Stored entries:

+--

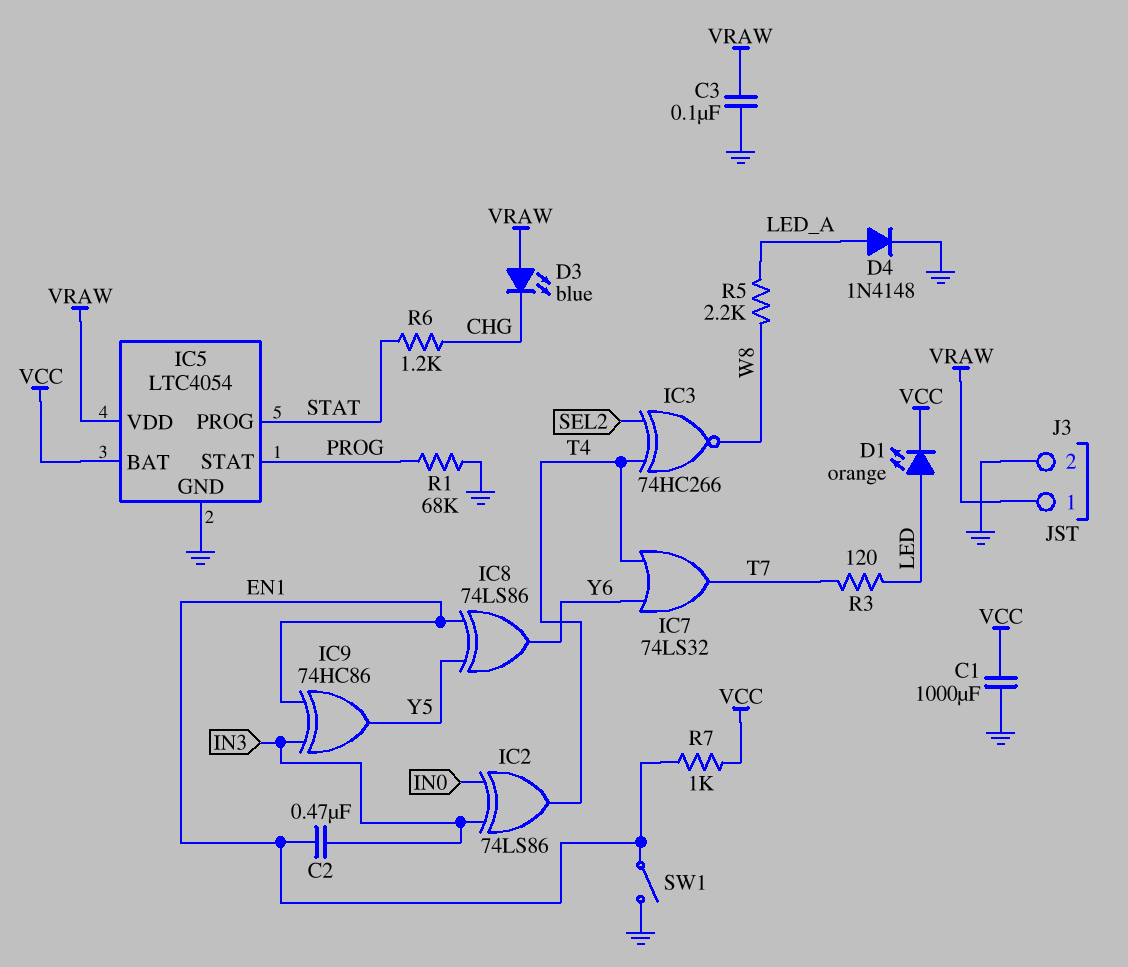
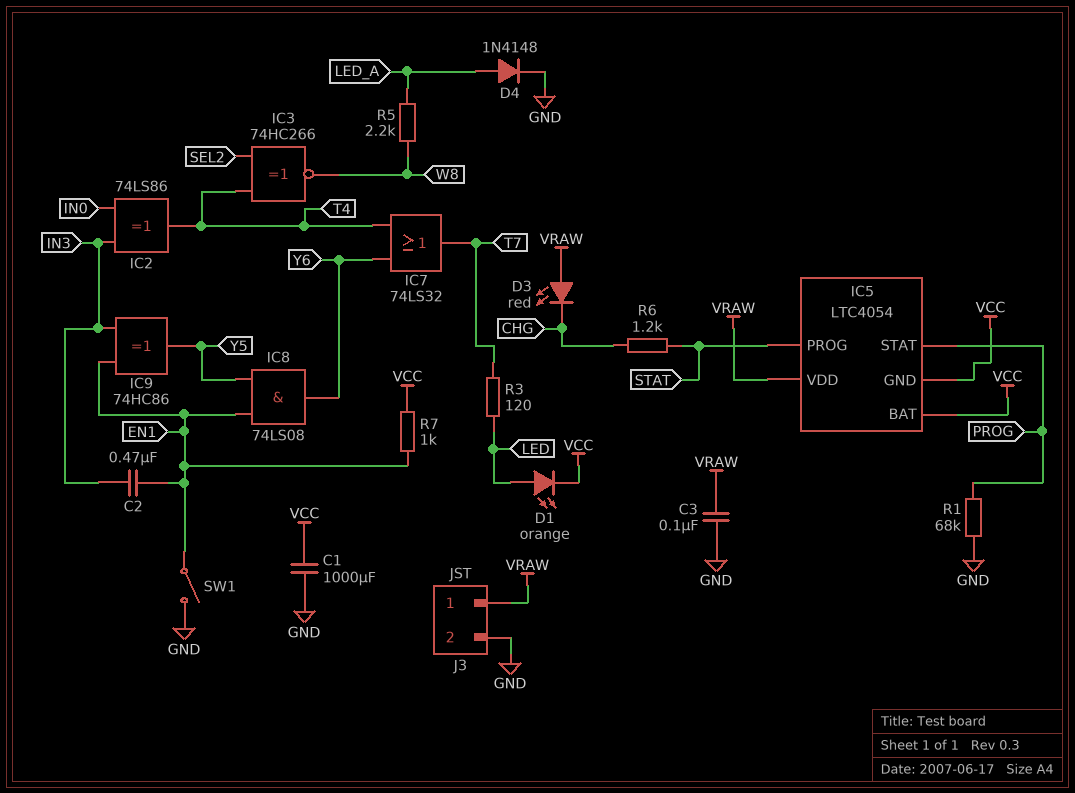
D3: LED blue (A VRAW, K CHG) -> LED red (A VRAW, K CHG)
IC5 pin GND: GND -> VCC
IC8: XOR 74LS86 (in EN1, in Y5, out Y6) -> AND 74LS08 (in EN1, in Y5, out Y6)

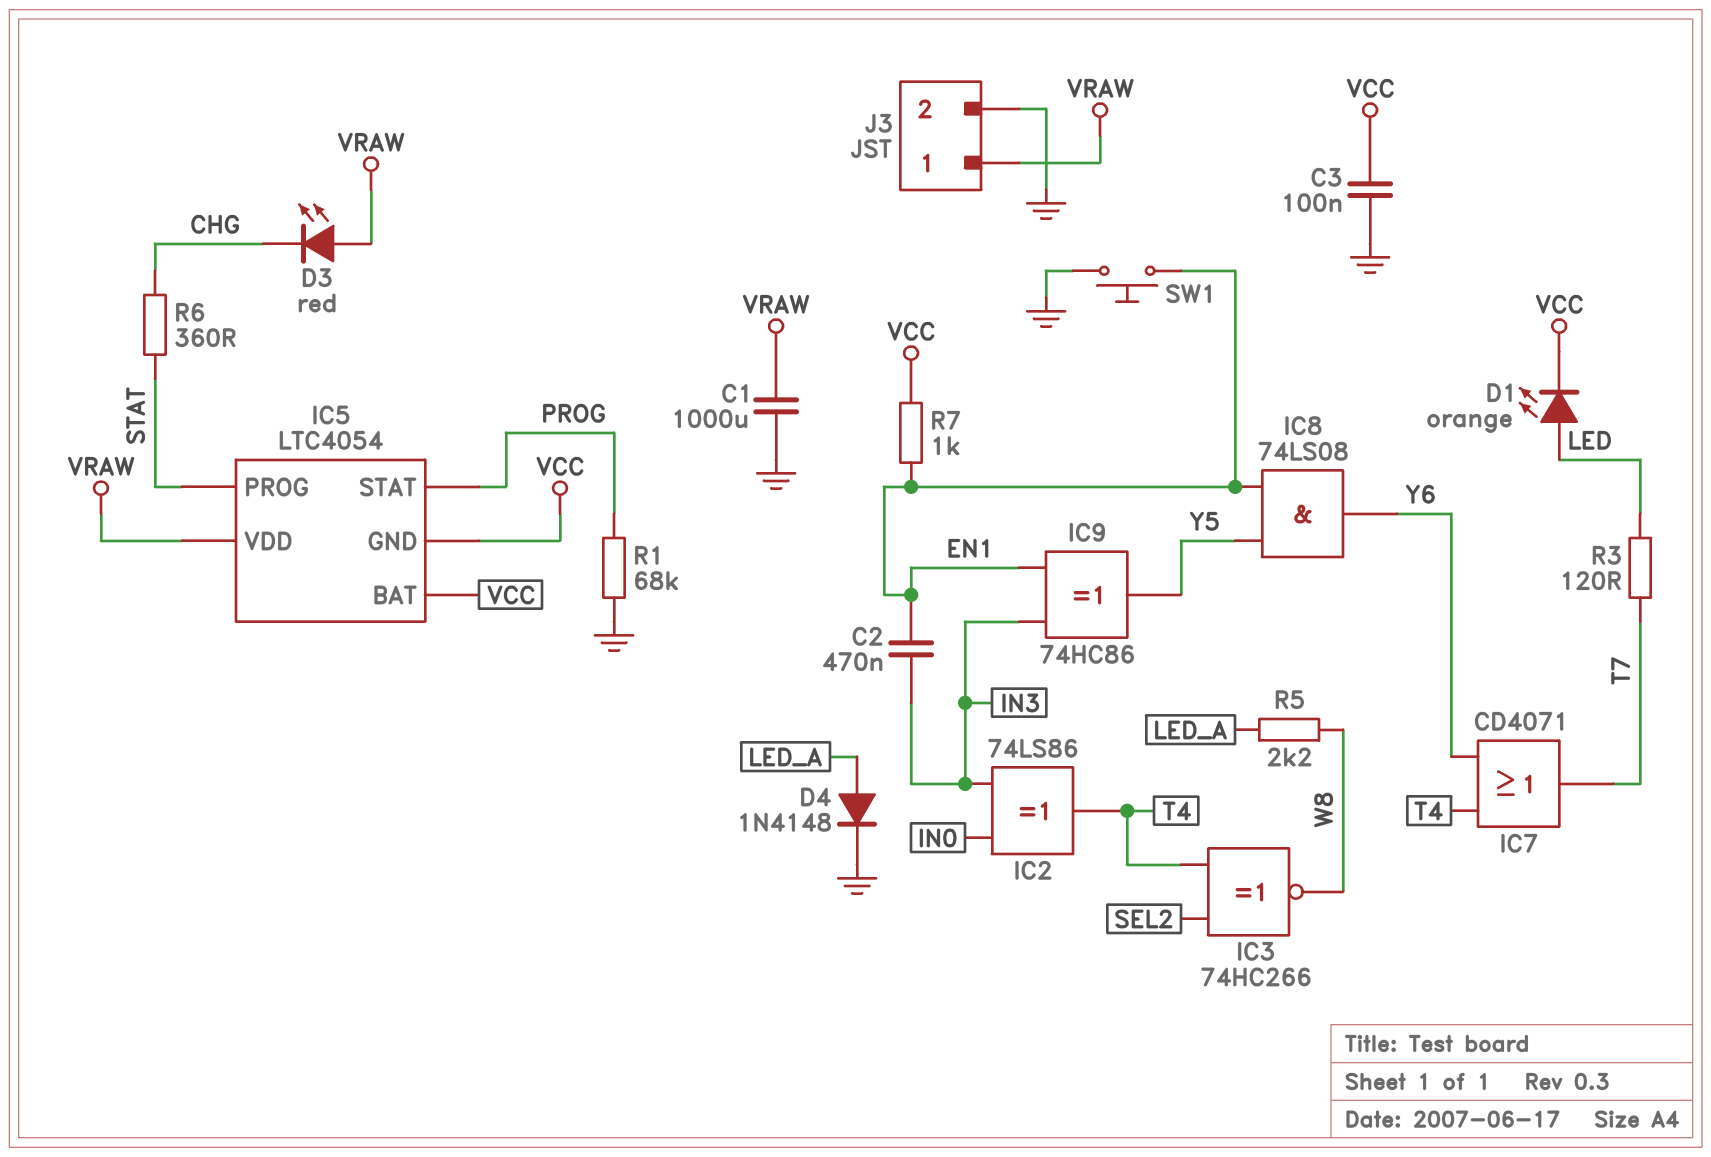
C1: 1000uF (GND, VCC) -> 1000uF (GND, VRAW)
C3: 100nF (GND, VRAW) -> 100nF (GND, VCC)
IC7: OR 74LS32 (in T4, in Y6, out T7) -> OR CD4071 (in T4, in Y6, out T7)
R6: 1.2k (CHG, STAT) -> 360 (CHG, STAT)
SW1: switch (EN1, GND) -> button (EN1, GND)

+--

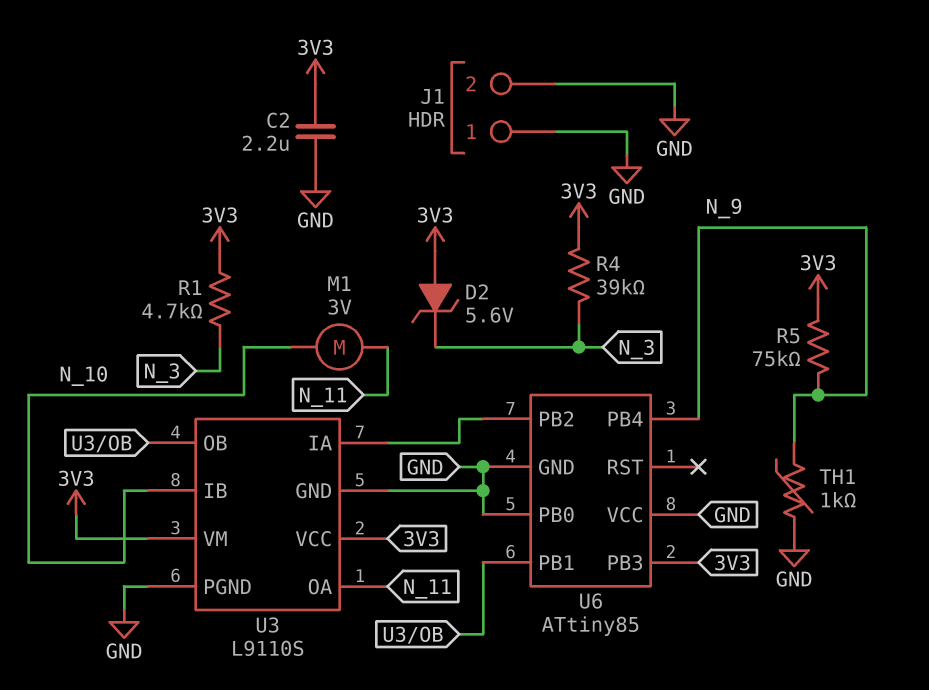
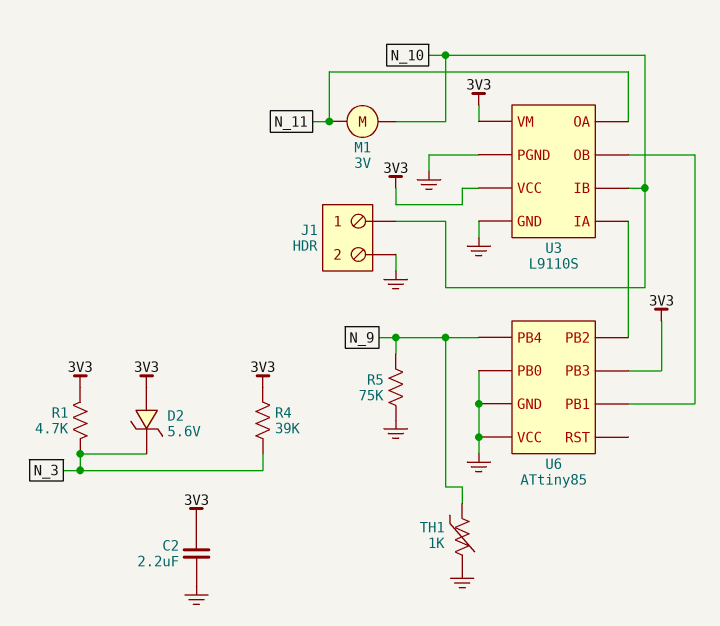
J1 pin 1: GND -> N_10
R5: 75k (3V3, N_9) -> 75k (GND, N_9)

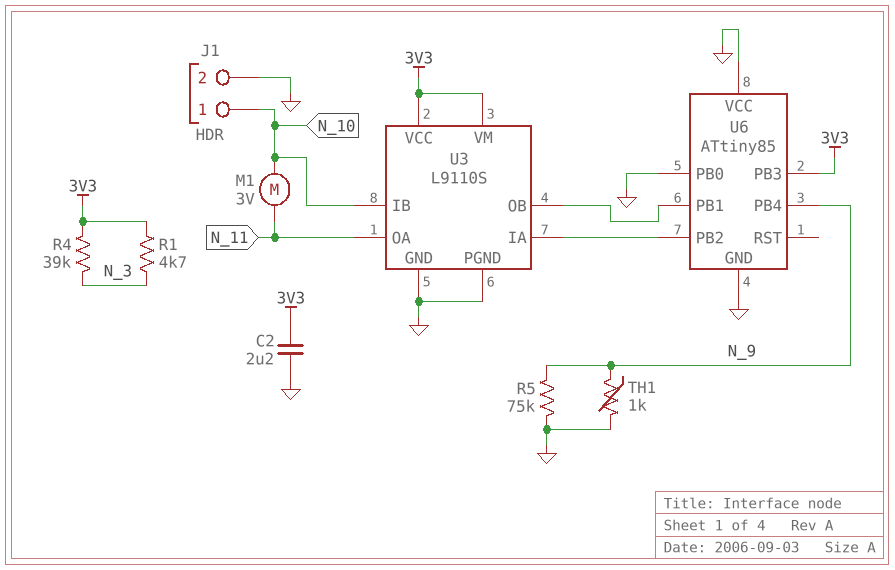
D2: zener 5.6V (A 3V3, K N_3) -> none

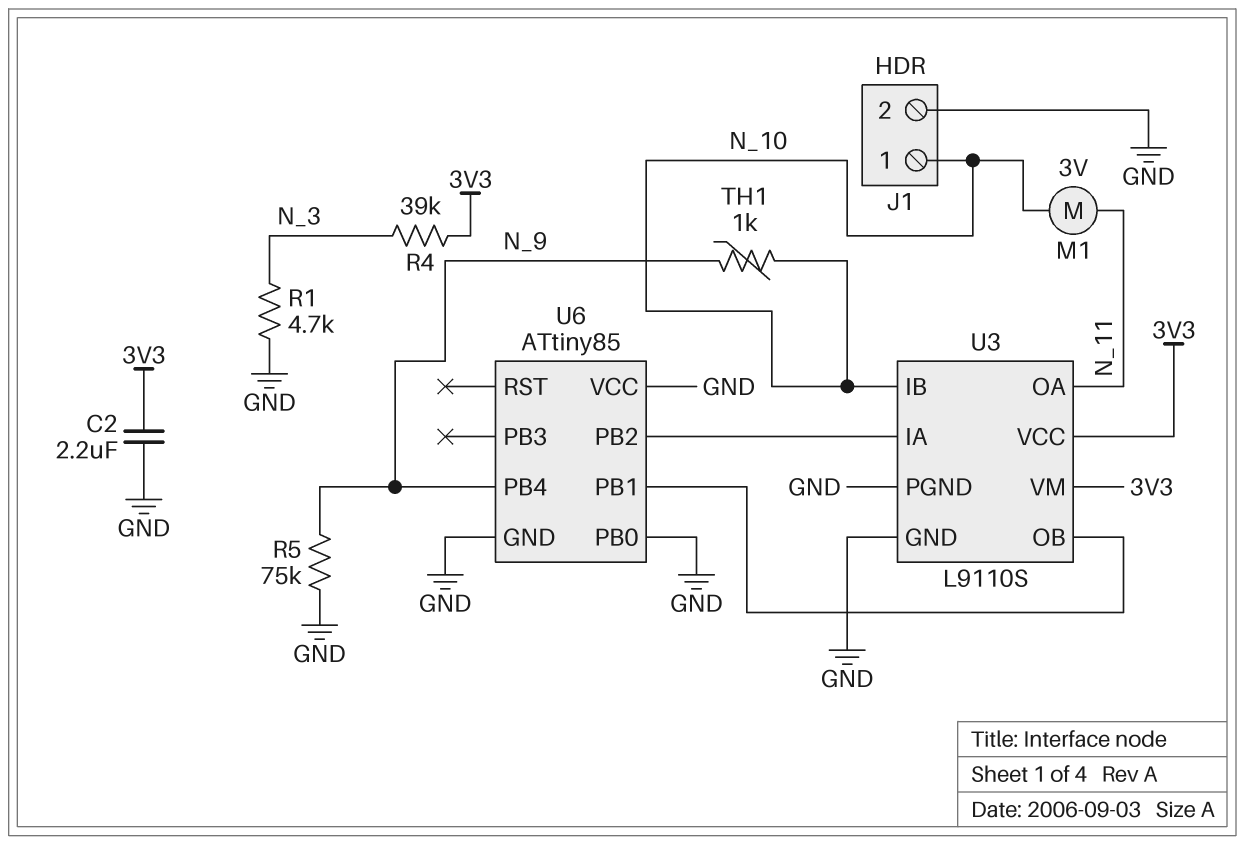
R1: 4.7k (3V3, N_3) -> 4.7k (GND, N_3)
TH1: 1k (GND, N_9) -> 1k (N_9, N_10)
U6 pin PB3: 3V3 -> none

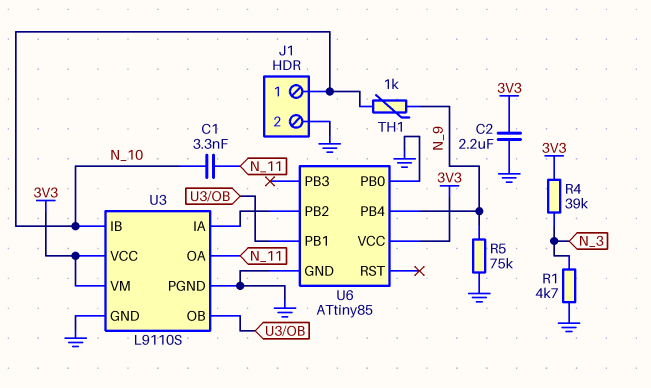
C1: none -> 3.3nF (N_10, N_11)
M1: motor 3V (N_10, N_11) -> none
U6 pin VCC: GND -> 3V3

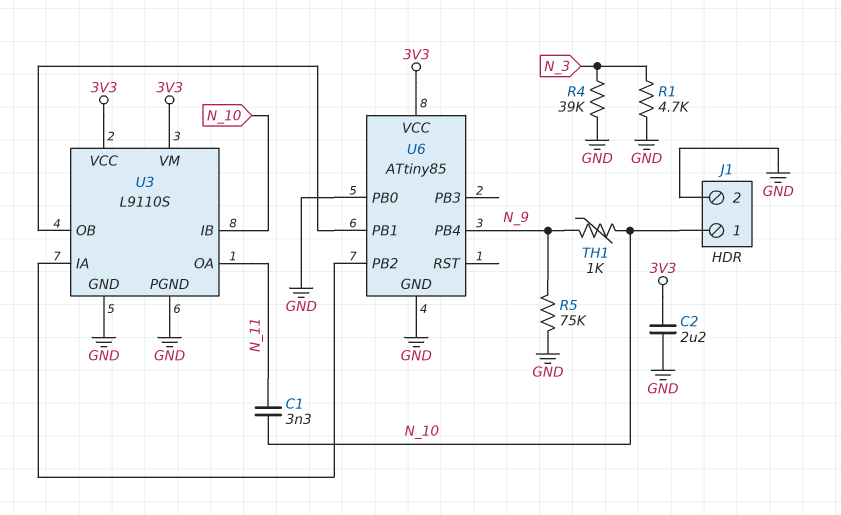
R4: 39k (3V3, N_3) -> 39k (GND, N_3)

+--

## INSTRUCTIONS TO FOLLOW
What are the lines above from the one with "J1 pin 1: GND -> N_10" to the one with "R4: 39k (3V3, N_3) -> 39k (GND, N_3)", both included? Reproduce them exactly, without pictures.

## RESPONSE TO THIS TASK
J1 pin 1: GND -> N_10
R5: 75k (3V3, N_9) -> 75k (GND, N_9)

D2: zener 5.6V (A 3V3, K N_3) -> none

R1: 4.7k (3V3, N_3) -> 4.7k (GND, N_3)
TH1: 1k (GND, N_9) -> 1k (N_9, N_10)
U6 pin PB3: 3V3 -> none

C1: none -> 3.3nF (N_10, N_11)
M1: motor 3V (N_10, N_11) -> none
U6 pin VCC: GND -> 3V3

R4: 39k (3V3, N_3) -> 39k (GND, N_3)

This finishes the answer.